---------- INFORMATION
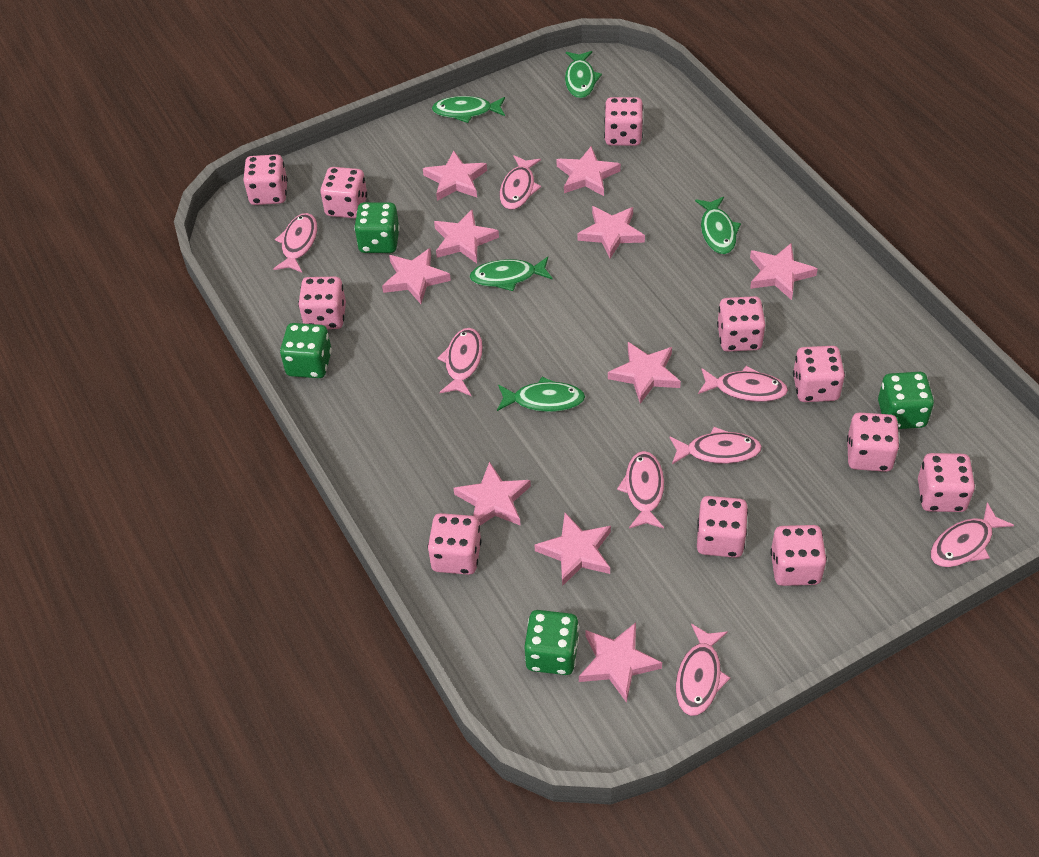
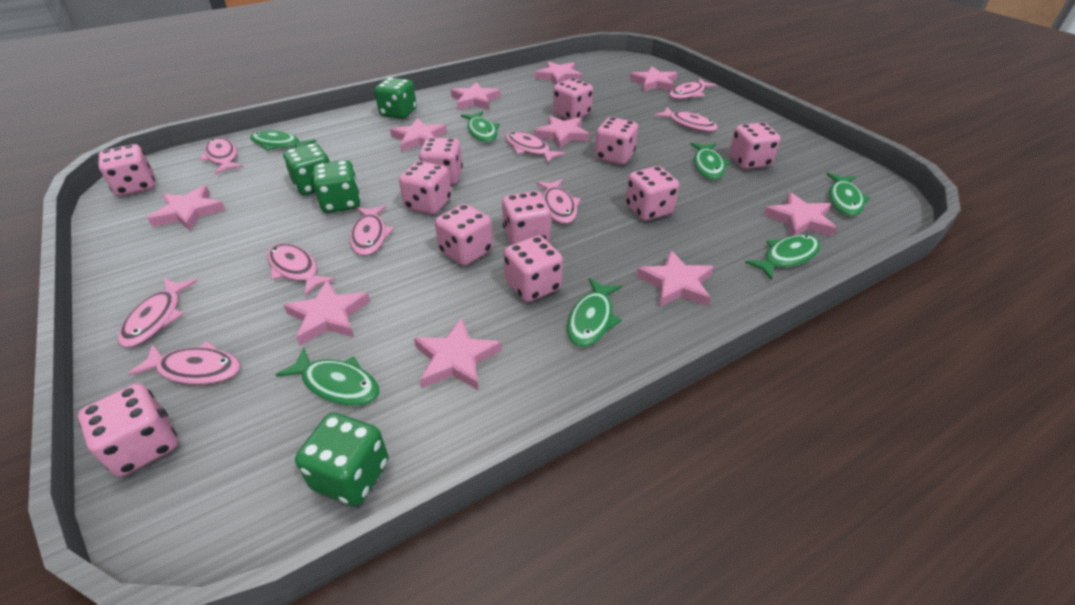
green fish: 5 -> 7
pink fish: 8 -> 9

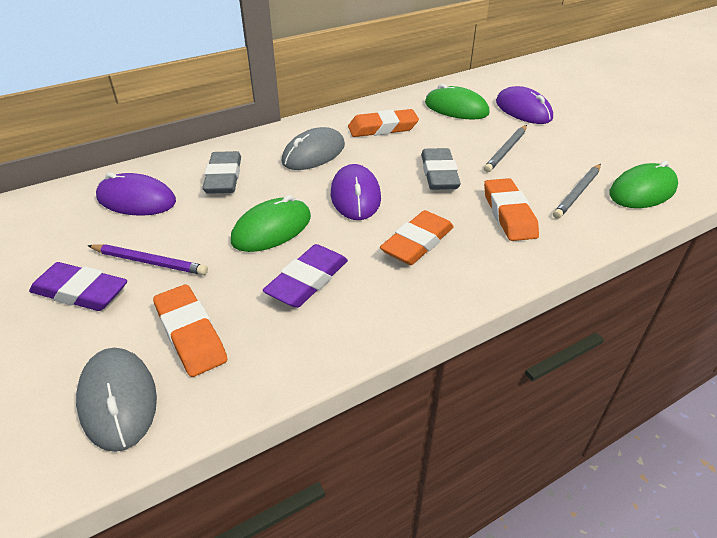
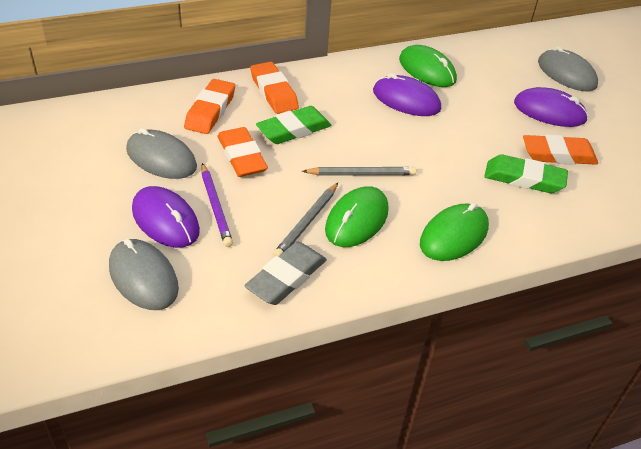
green eraser: 0 -> 2
grey eraser: 2 -> 1
grey mouse: 2 -> 3
purple eraser: 2 -> 0

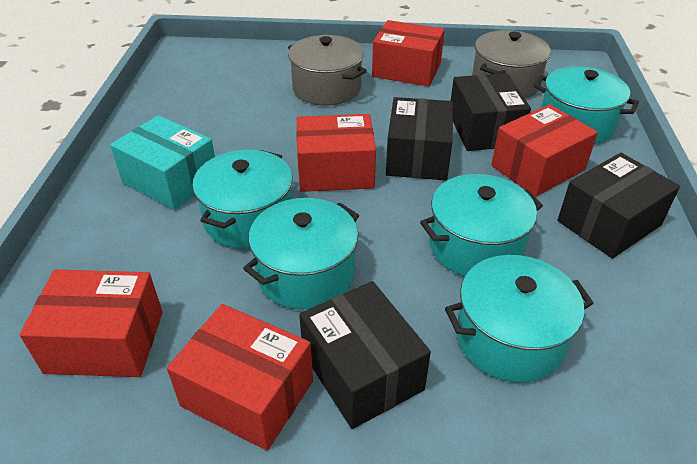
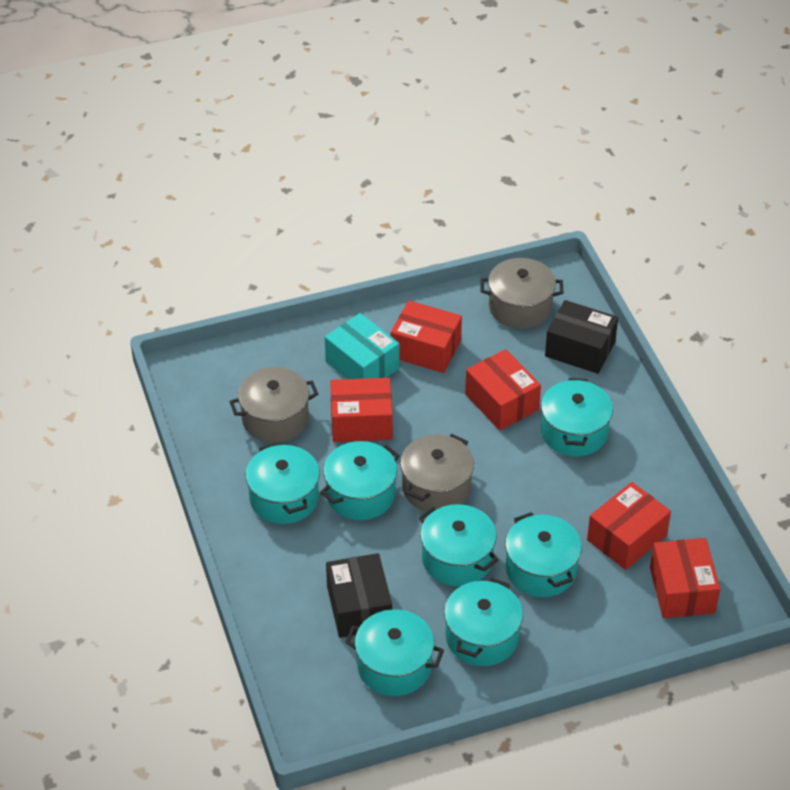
black box: 4 -> 2
grey pot: 2 -> 3
turquoise pot: 5 -> 7

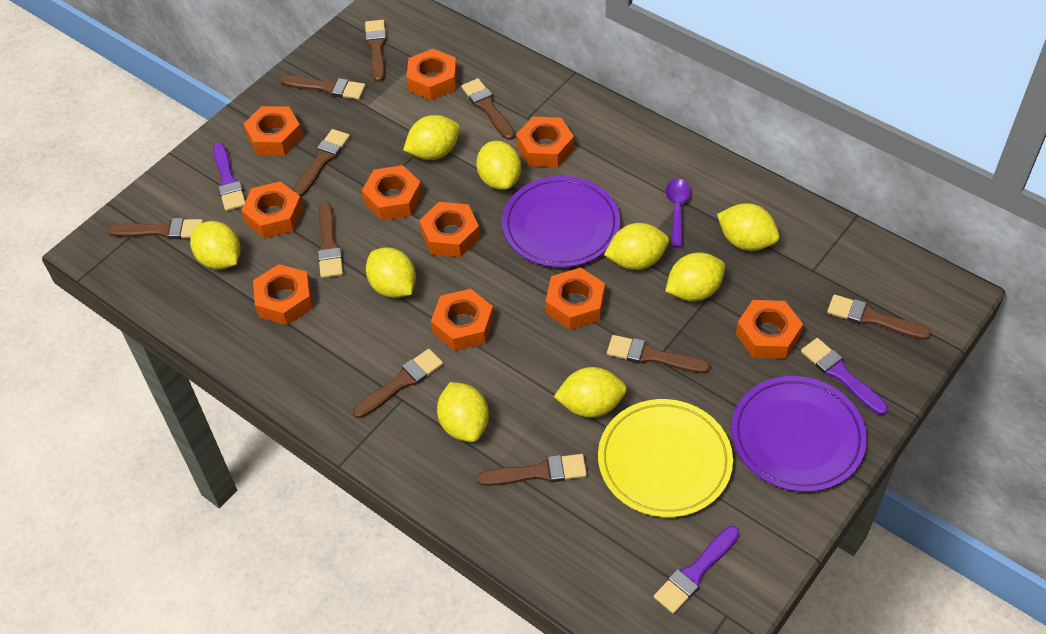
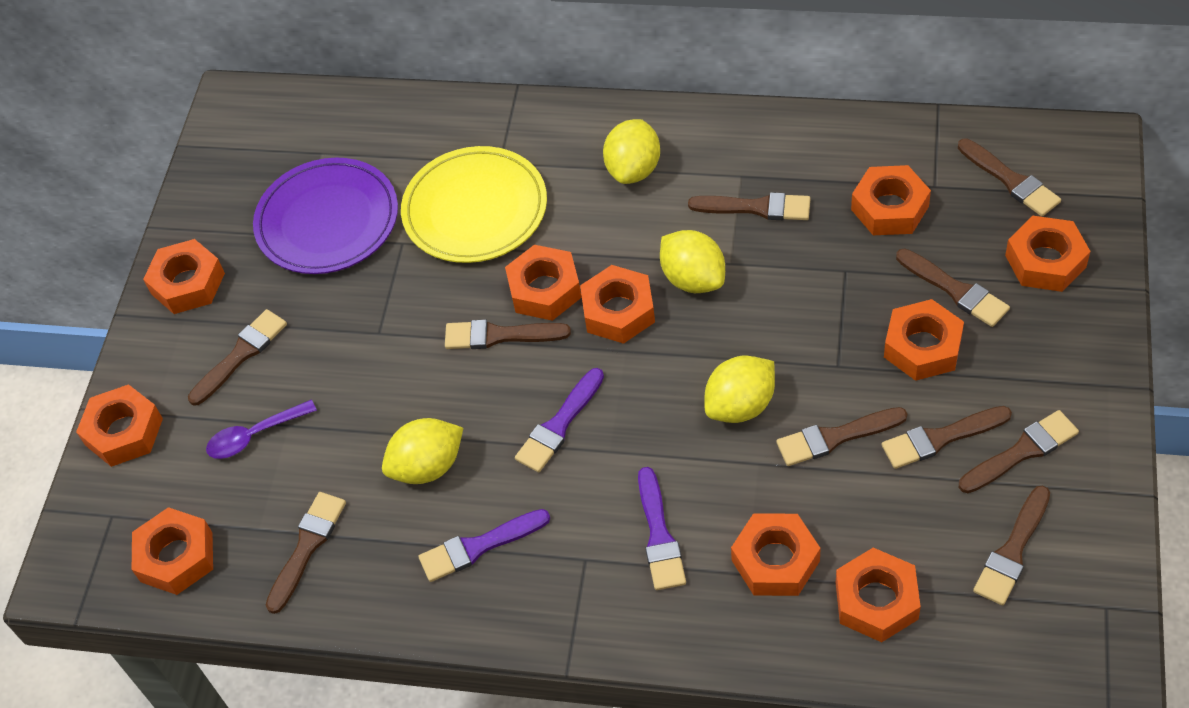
purple plate: 2 -> 1
yellow lemon: 9 -> 4

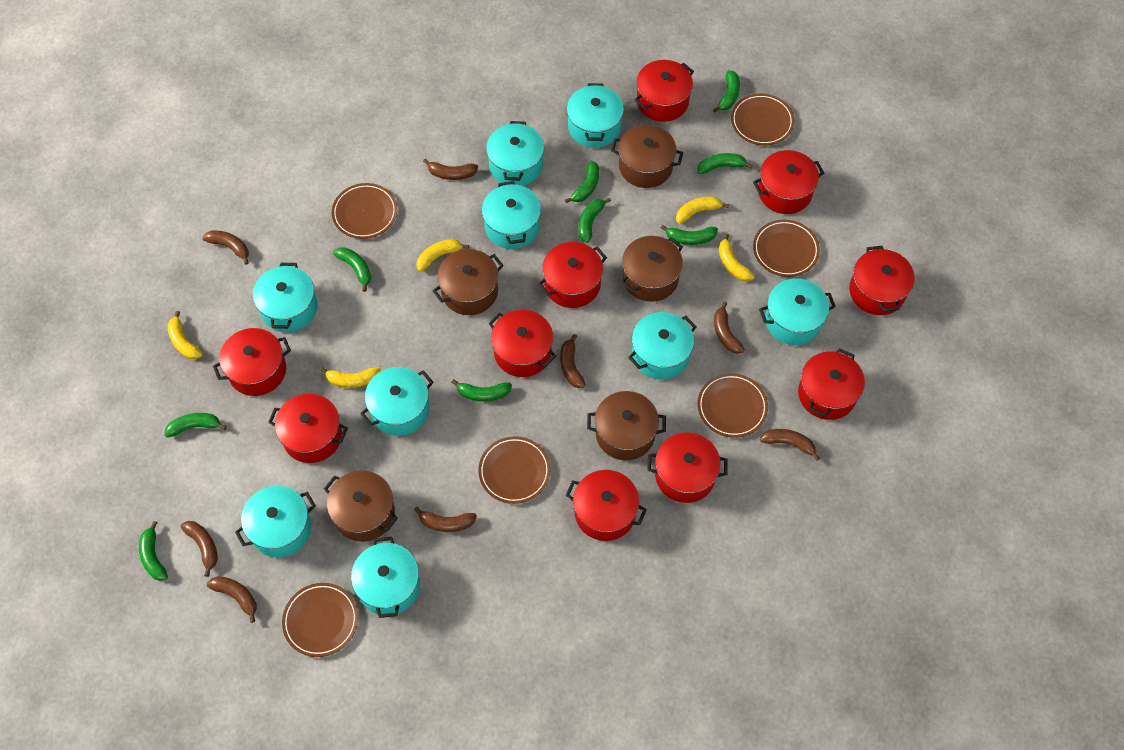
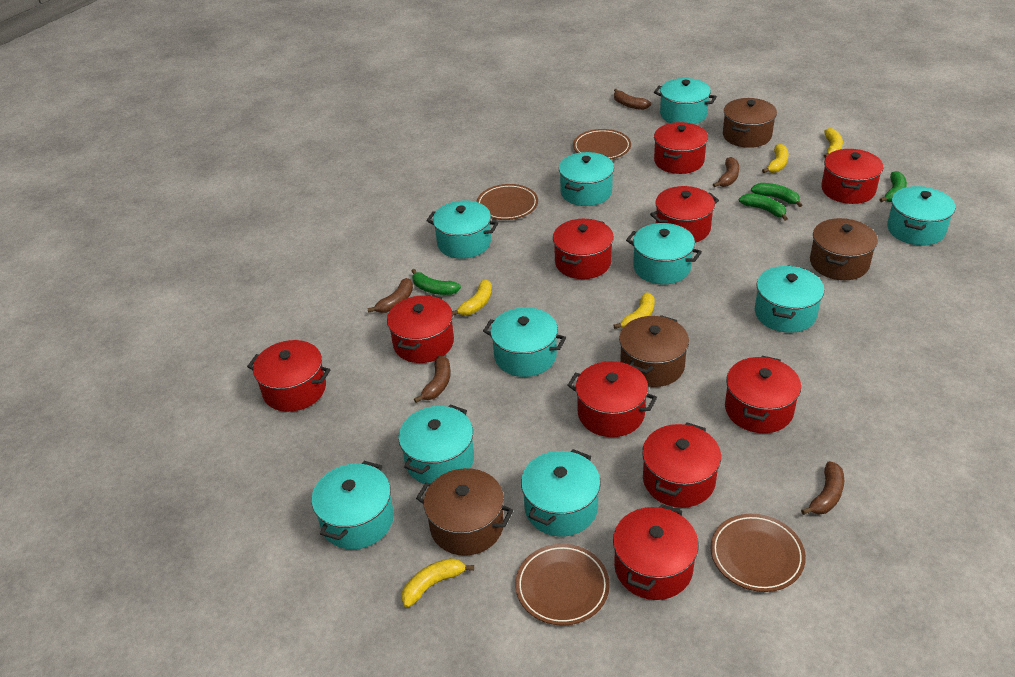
brown banana: 8 -> 5
brown plate: 6 -> 4
brown pot: 5 -> 4
green banana: 9 -> 4
turquoise pot: 9 -> 10

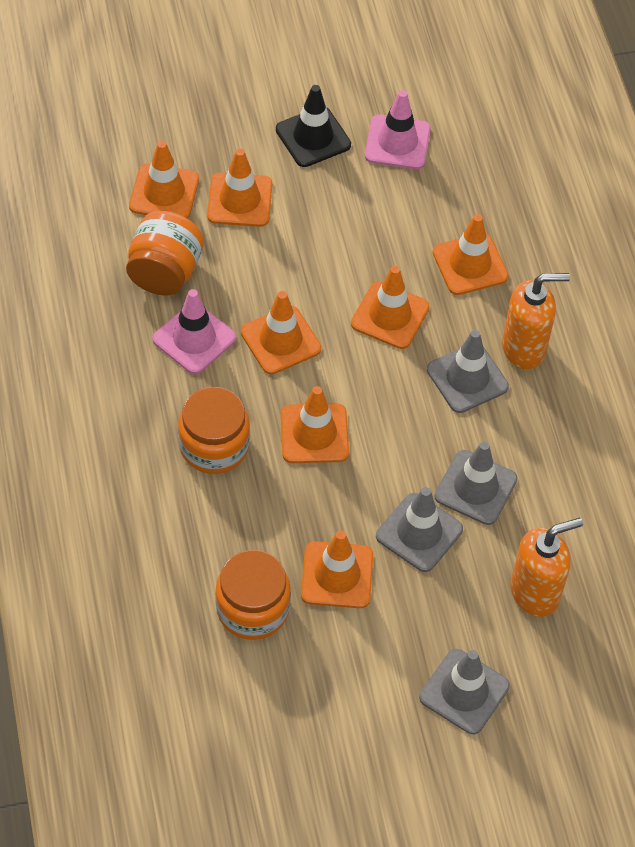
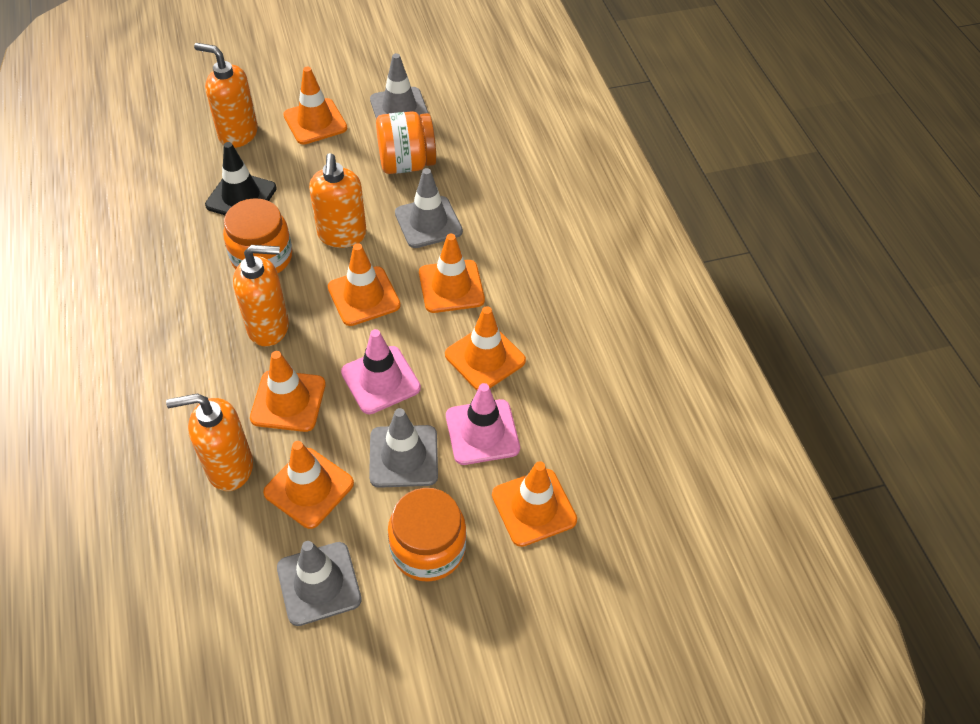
orange soap dispenser: 2 -> 4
--------------------
→ **TASK DESCRIPTION**:
Your answer must be the full set of entries, set down exactly and without pictures.

→ **EXERCISE RESULT**:
green fish: 5 -> 7
pink fish: 8 -> 9

green eraser: 0 -> 2
grey eraser: 2 -> 1
grey mouse: 2 -> 3
purple eraser: 2 -> 0

black box: 4 -> 2
grey pot: 2 -> 3
turquoise pot: 5 -> 7

purple plate: 2 -> 1
yellow lemon: 9 -> 4

brown banana: 8 -> 5
brown plate: 6 -> 4
brown pot: 5 -> 4
green banana: 9 -> 4
turquoise pot: 9 -> 10

orange soap dispenser: 2 -> 4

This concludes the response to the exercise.